* **TASK DATA**:
--- begin ---

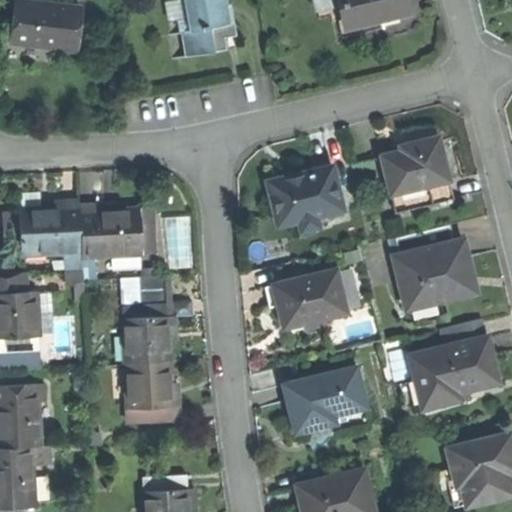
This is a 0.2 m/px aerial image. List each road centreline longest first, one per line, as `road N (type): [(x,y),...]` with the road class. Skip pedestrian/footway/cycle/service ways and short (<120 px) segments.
road 1 (residential): [(214,138),(223,318),(247,511)]
road 2 (residential): [(214,138),(472,74)]
road 3 (residential): [(0,150),(214,138)]
road 4 (residential): [(472,74),(511,236)]
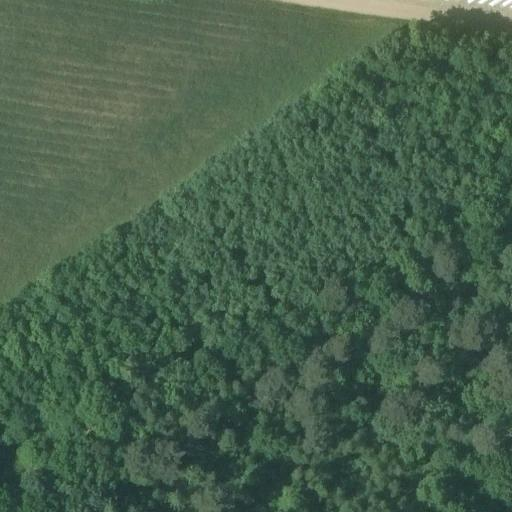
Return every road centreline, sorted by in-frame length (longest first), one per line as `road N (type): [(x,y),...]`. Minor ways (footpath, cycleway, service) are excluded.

--- end ---

* **WORK TO BE COMPLETED**: Transcribe the text of every entry above verbatim, omitting the pictures.

* **TASK ANSWER**:
This is a 0.2 m/px aerial image. List each road centreline longest first, one per line, as `road N (type): [(x,y),...]` with the road class. Skip pedestrian/footway/cycle/service ways and short (<120 px) segments.
road 1 (residential): [(214,138),(223,318),(247,511)]
road 2 (residential): [(214,138),(472,74)]
road 3 (residential): [(0,150),(214,138)]
road 4 (residential): [(472,74),(511,236)]
Return every road centreline, sorted by in-frame length (longest first), one per line as `road N (type): [(x,y),...]`. Minor ways (footpath, cycleway, service) are excluded.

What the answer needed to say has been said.